(Data to use begins)

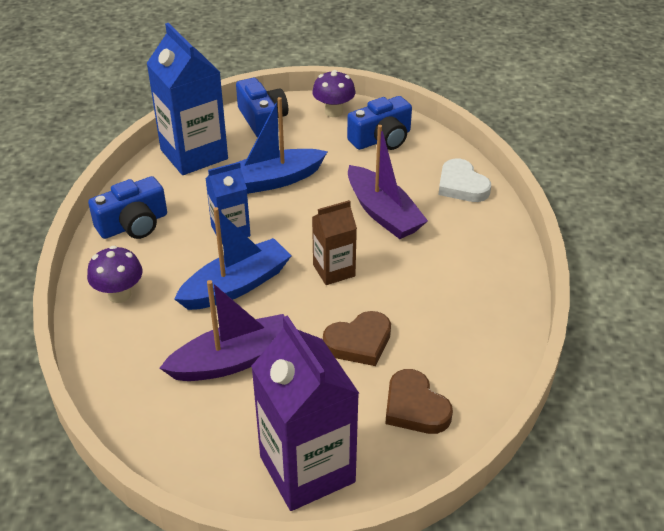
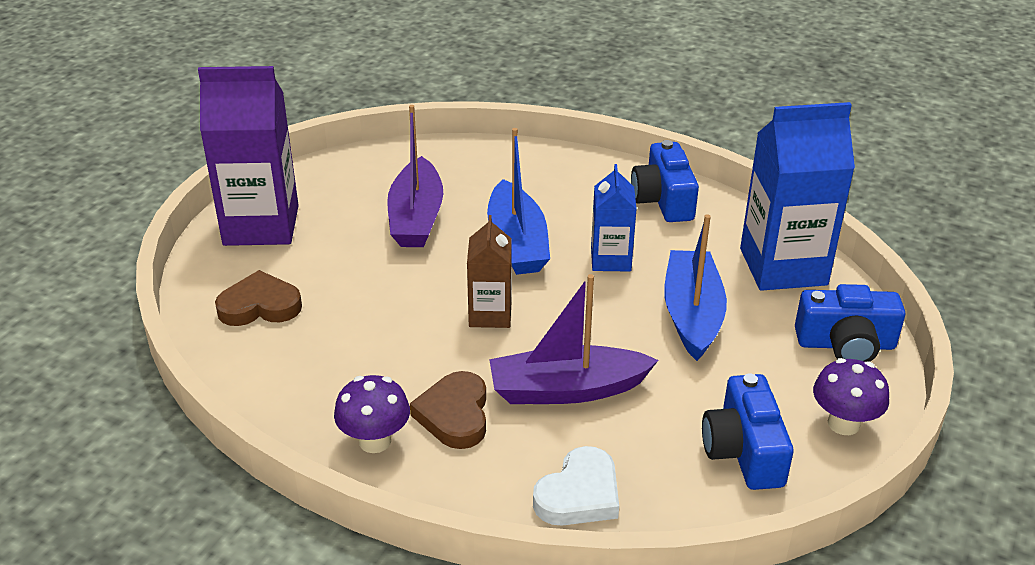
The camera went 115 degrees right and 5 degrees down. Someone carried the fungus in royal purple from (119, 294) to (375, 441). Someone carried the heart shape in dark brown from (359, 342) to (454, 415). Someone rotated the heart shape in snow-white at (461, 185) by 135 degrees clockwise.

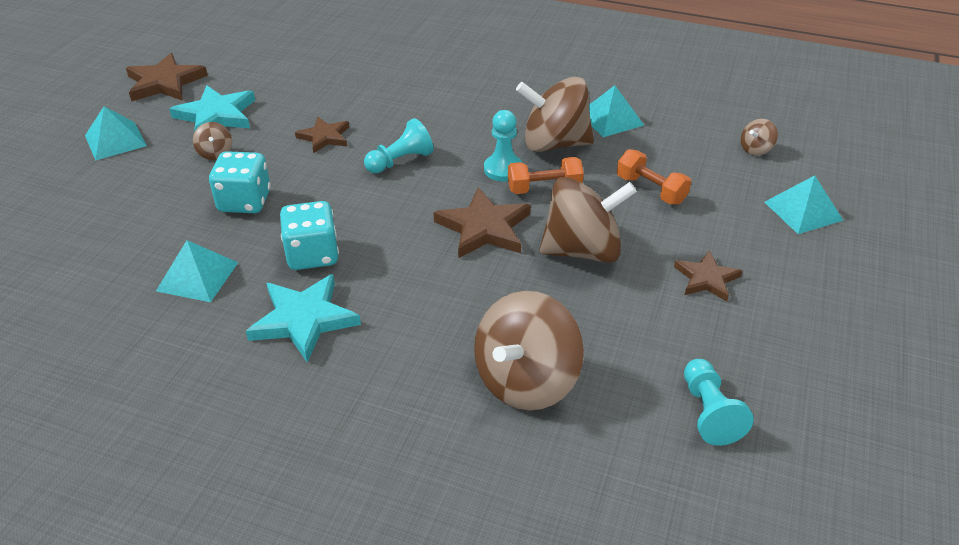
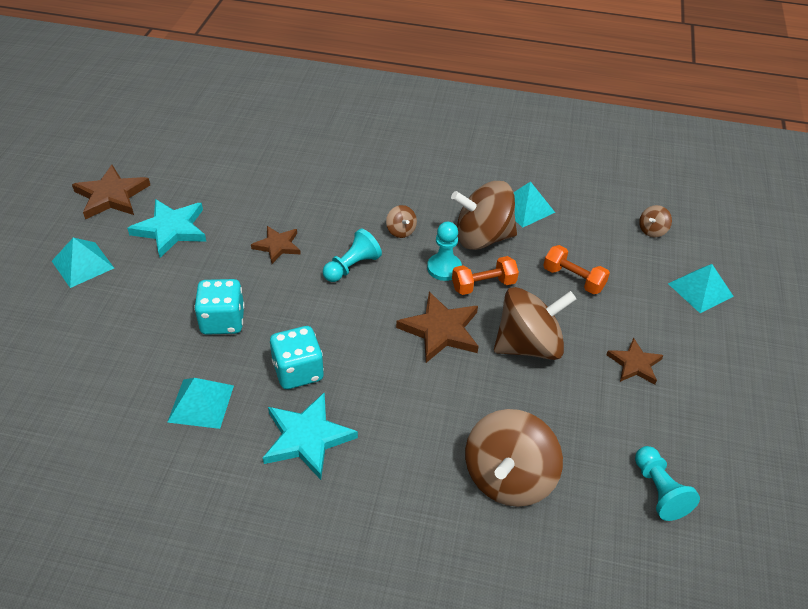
The camera went 10 degrees left and 5 degrees up. Someone carried the spinning top in dark brown from (215, 153) to (401, 231).

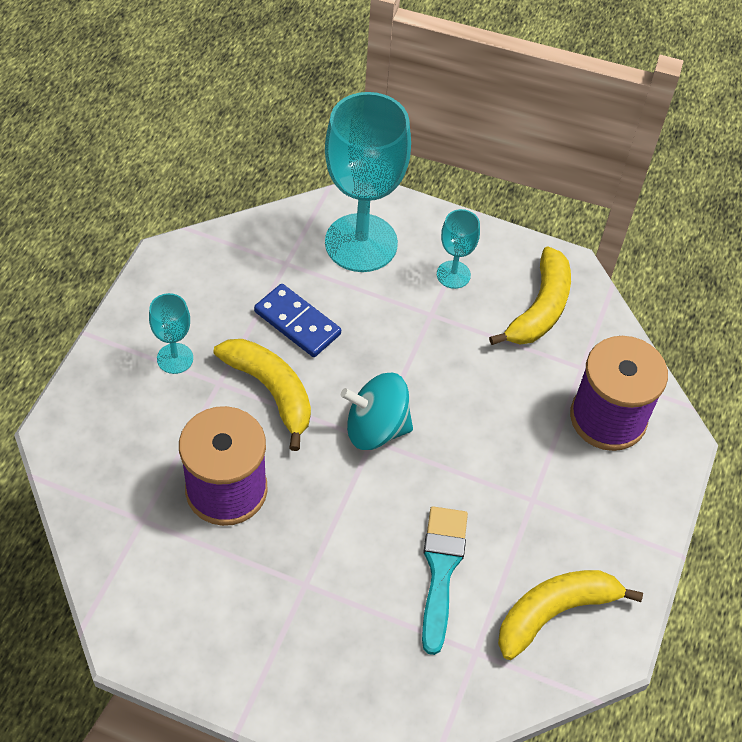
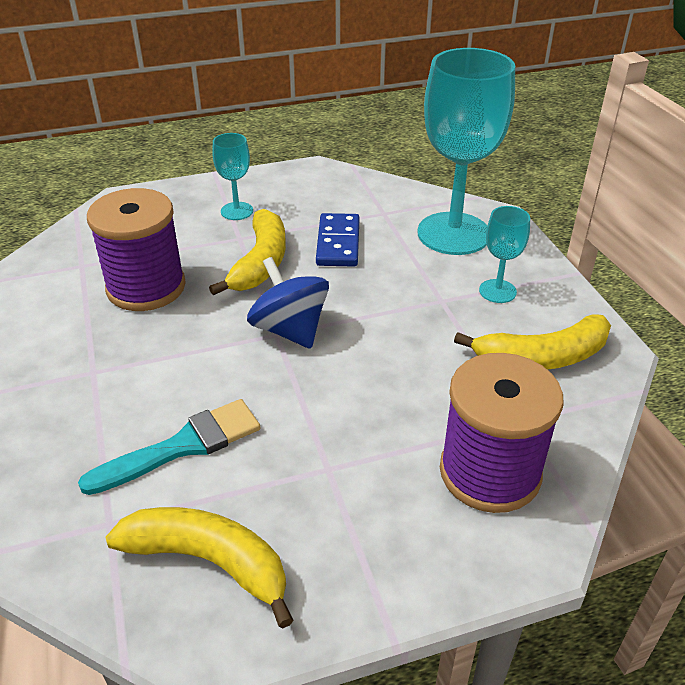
The camera went 55 degrees right and 15 degrees down. Someone repainted the spinning top in teal at (376, 428), which became the spinning top in royal blue at (290, 330).

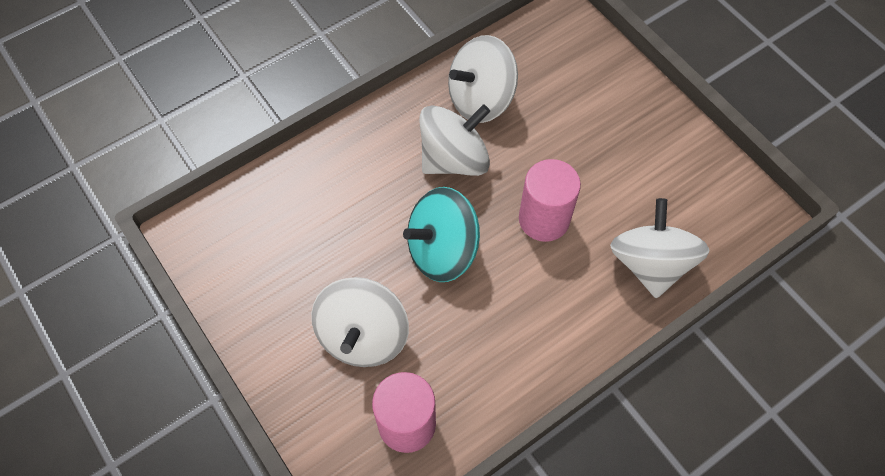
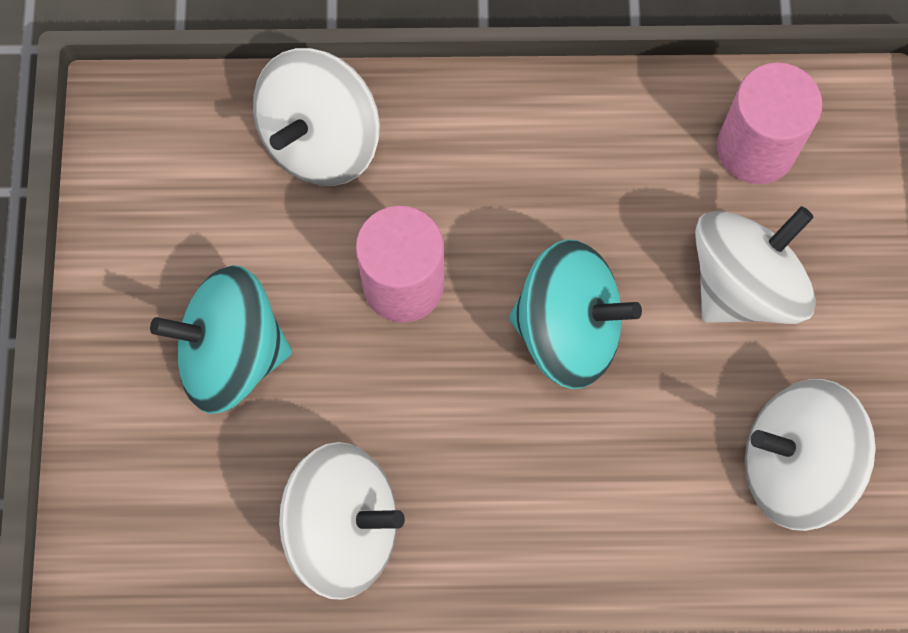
The camera went 145 degrees left and 10 degrees up. Someone put down the spinning top in teal at (231, 354). Someone carried the spinning top in snow-white from (454, 159) to (794, 465).

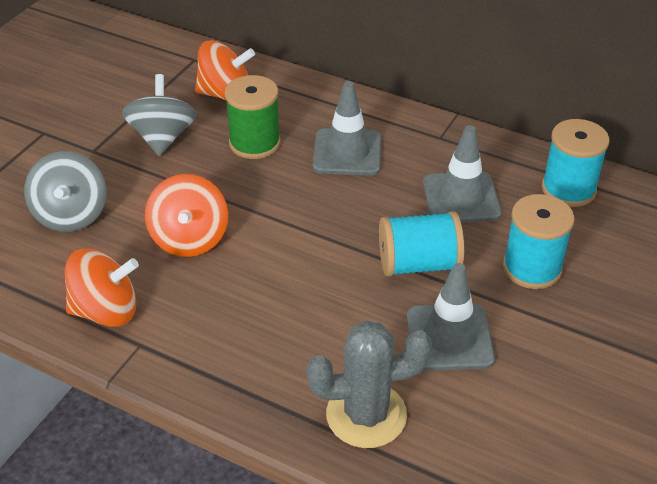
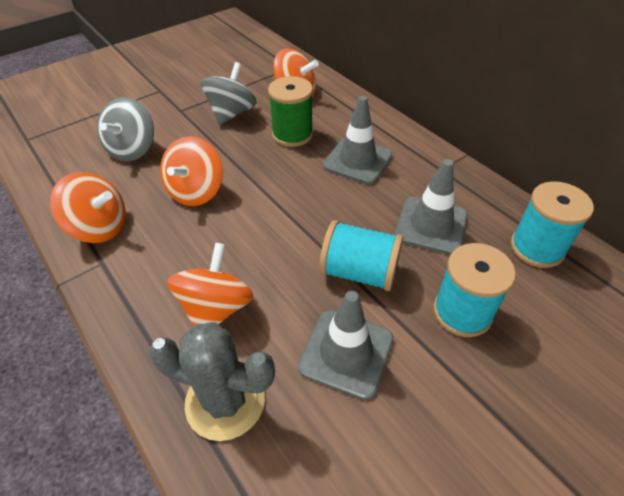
The camera went 25 degrees right and 5 degrees up. Someone put down the spinning top in bright orange at (216, 308).

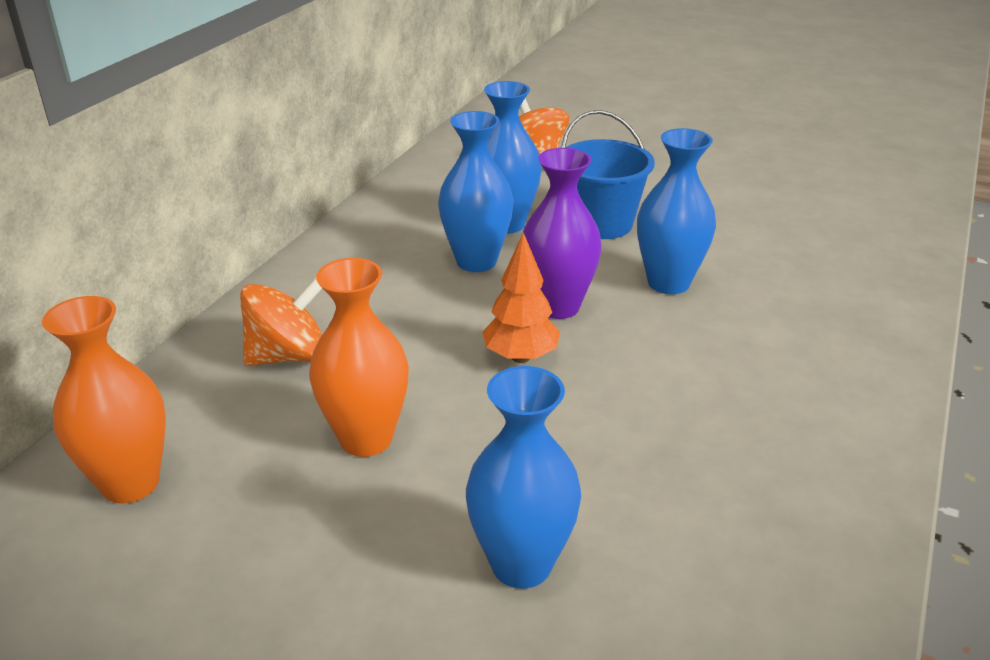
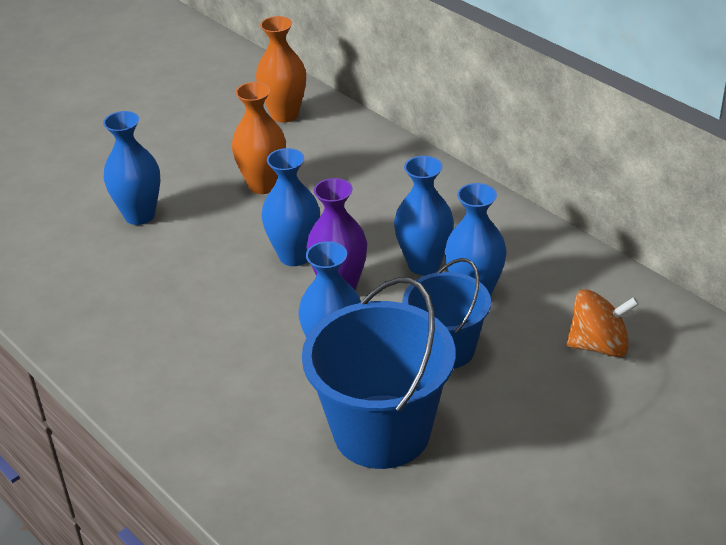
The camera went 115 degrees right and 5 degrees up. Someone took away the spinning top in bright orange at (288, 355). Someone put down the sand bucket in royal blue at (381, 431). Someone swapped the tree in bright orange at (520, 357) for the flower vase in royal blue at (295, 256).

(Data to use ends)

* _Assignment_
Beginning with the line above that has "The camera went 10" and going on through the line that has "The camera went 145", retype every line exactly and add nothing else; drop the pictures.

* _Task response_
The camera went 10 degrees left and 5 degrees up. Someone carried the spinning top in dark brown from (215, 153) to (401, 231).

The camera went 55 degrees right and 15 degrees down. Someone repainted the spinning top in teal at (376, 428), which became the spinning top in royal blue at (290, 330).

The camera went 145 degrees left and 10 degrees up. Someone put down the spinning top in teal at (231, 354). Someone carried the spinning top in snow-white from (454, 159) to (794, 465).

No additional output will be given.